EXERCISE AIM
Restate verbatim the span of lines below between the line with "moved | voiture/gris" and the line with "367] | 90 degrees counterclockwise |", including those two lines, and only that span.

SUPPLIED RECORDS
■ ■ ■ ■ ■ ■ ■

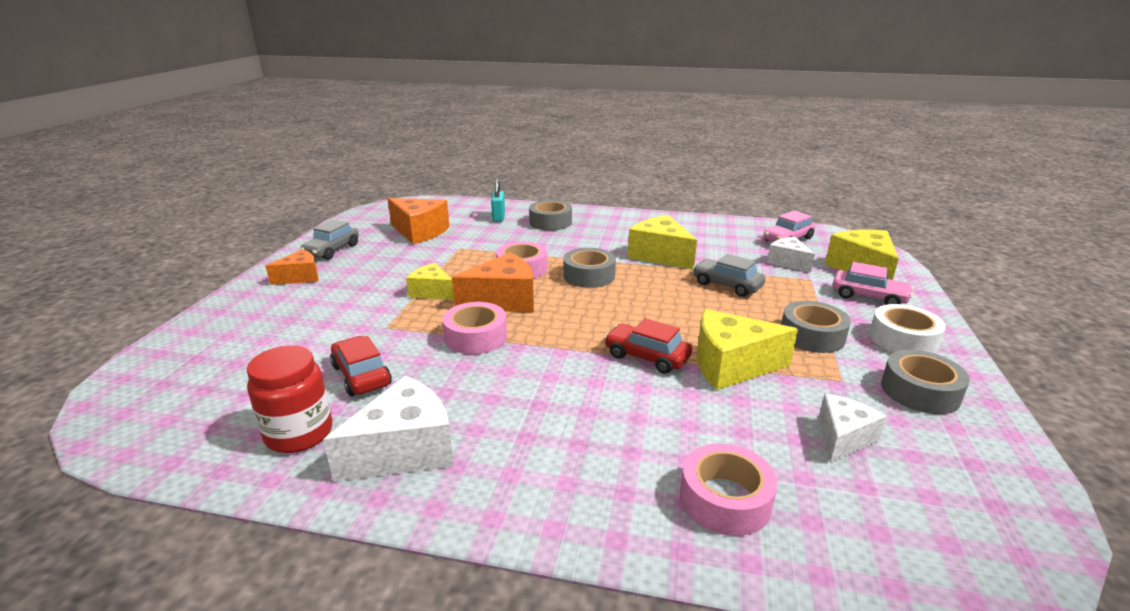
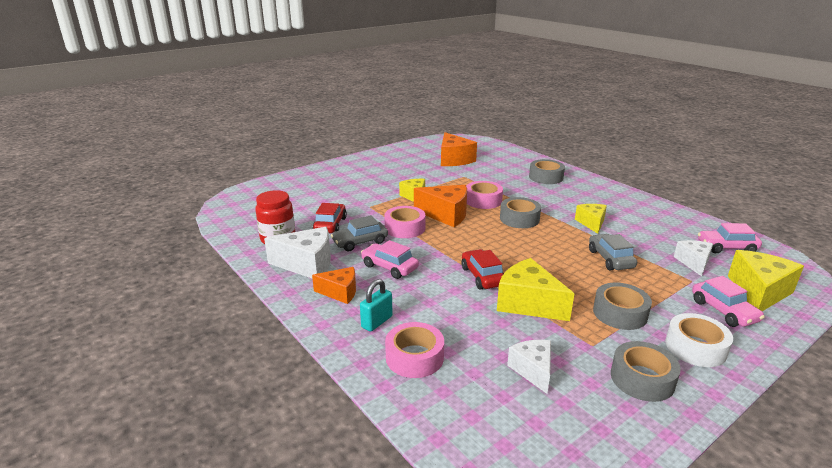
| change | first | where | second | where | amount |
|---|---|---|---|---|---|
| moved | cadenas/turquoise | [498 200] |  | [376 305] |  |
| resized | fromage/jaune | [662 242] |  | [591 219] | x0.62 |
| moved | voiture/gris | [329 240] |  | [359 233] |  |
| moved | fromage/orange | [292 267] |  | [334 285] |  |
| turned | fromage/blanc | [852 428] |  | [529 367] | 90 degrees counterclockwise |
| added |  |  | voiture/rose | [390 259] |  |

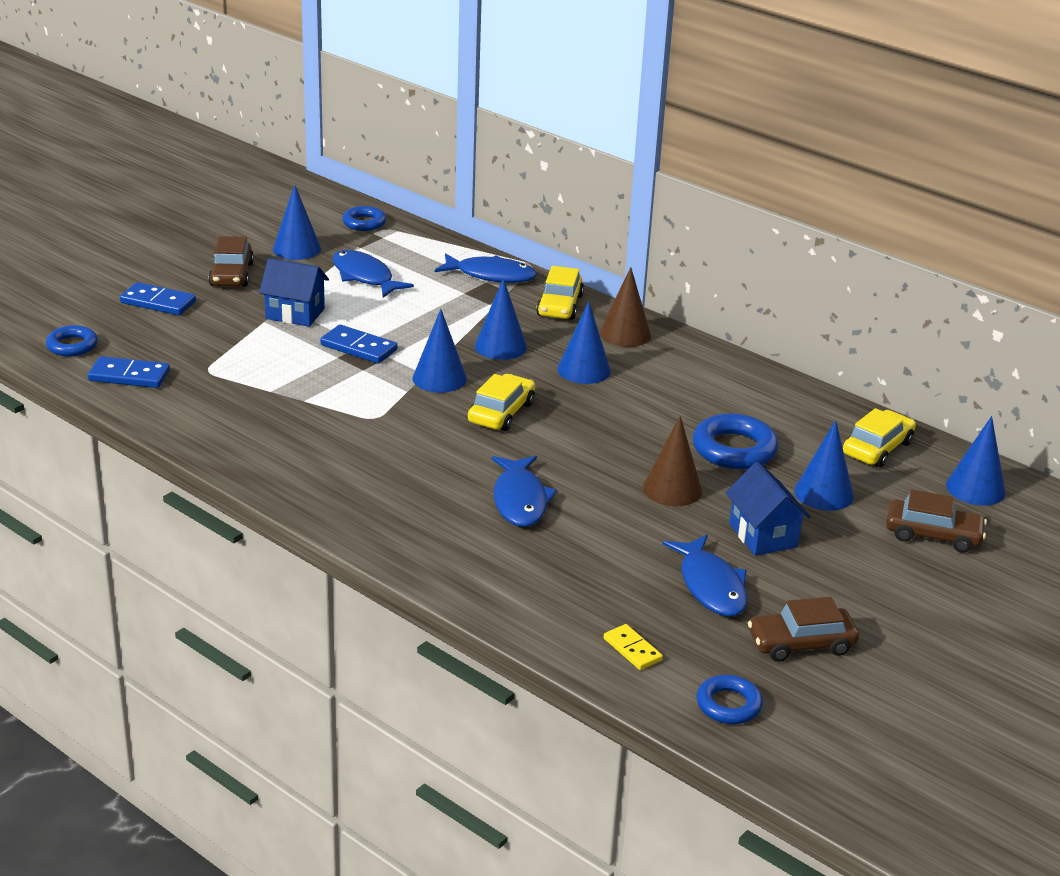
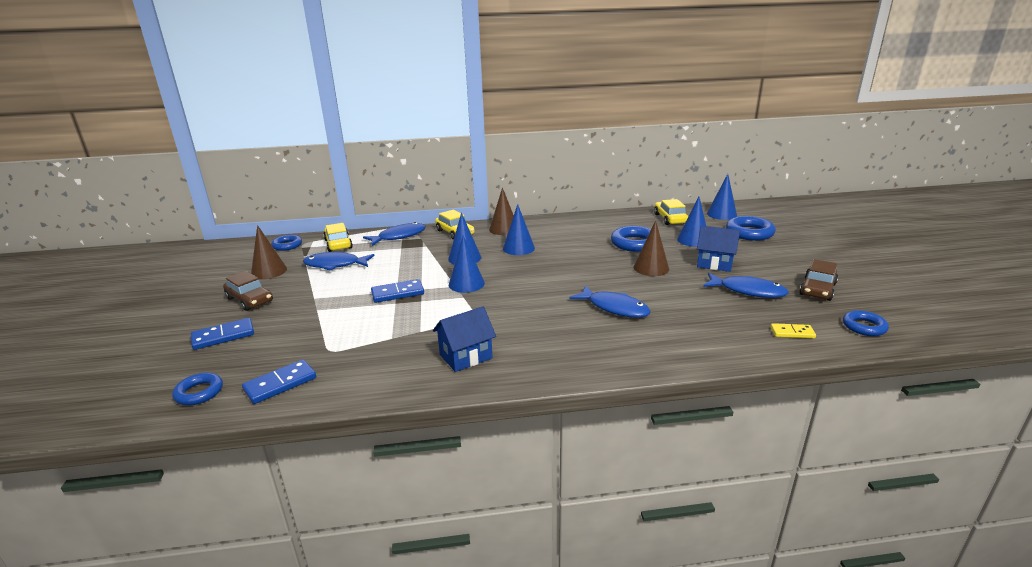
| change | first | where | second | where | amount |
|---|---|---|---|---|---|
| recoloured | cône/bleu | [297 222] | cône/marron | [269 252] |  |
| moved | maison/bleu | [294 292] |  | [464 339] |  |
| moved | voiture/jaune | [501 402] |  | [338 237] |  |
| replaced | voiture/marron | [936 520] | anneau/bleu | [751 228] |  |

■ ■ ■ ■ ■ ■ ■

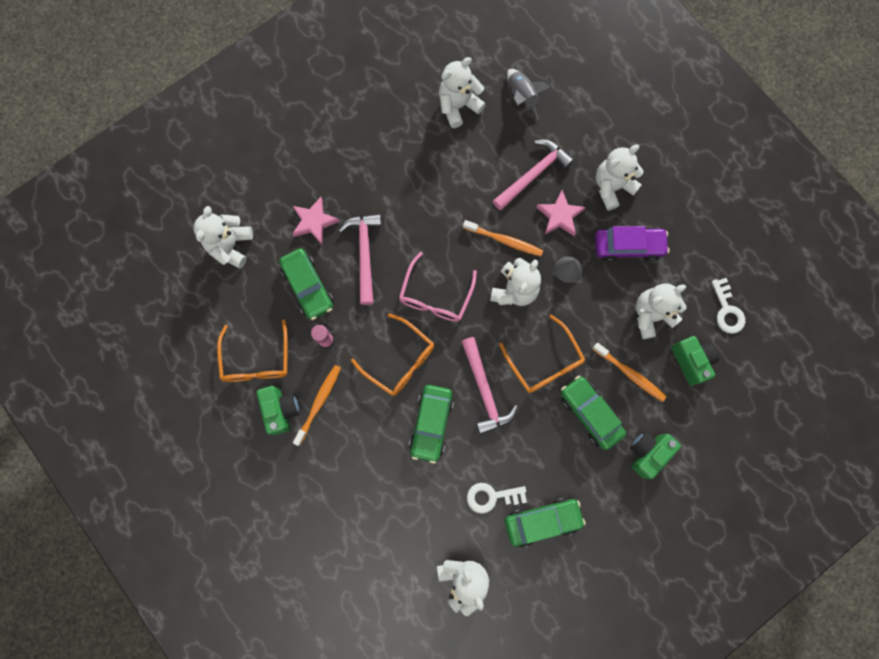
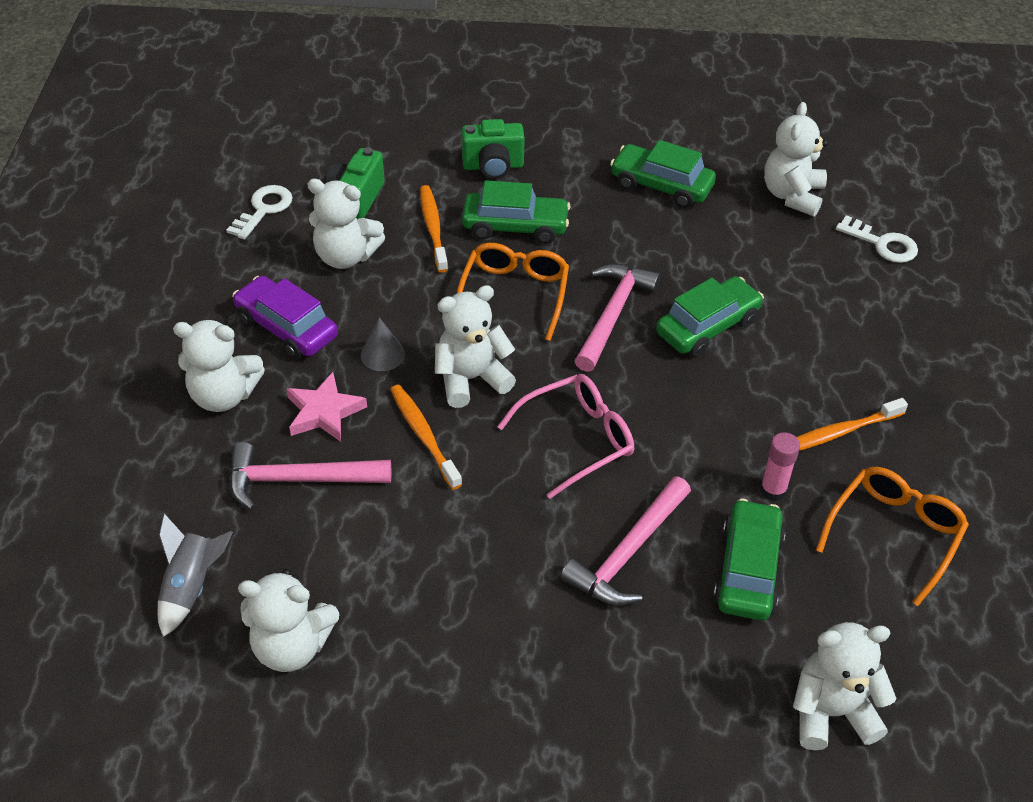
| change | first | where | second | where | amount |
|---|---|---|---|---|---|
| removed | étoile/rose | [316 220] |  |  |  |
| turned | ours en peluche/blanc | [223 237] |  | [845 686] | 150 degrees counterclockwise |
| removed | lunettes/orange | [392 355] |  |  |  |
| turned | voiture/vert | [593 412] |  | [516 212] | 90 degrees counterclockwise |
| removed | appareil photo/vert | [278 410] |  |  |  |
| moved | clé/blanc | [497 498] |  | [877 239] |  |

■ ■ ■ ■ ■ ■ ■

RESULT OF THIS EXERCISE
| moved | voiture/gris | [329 240] |  | [359 233] |  |
| moved | fromage/orange | [292 267] |  | [334 285] |  |
| turned | fromage/blanc | [852 428] |  | [529 367] | 90 degrees counterclockwise |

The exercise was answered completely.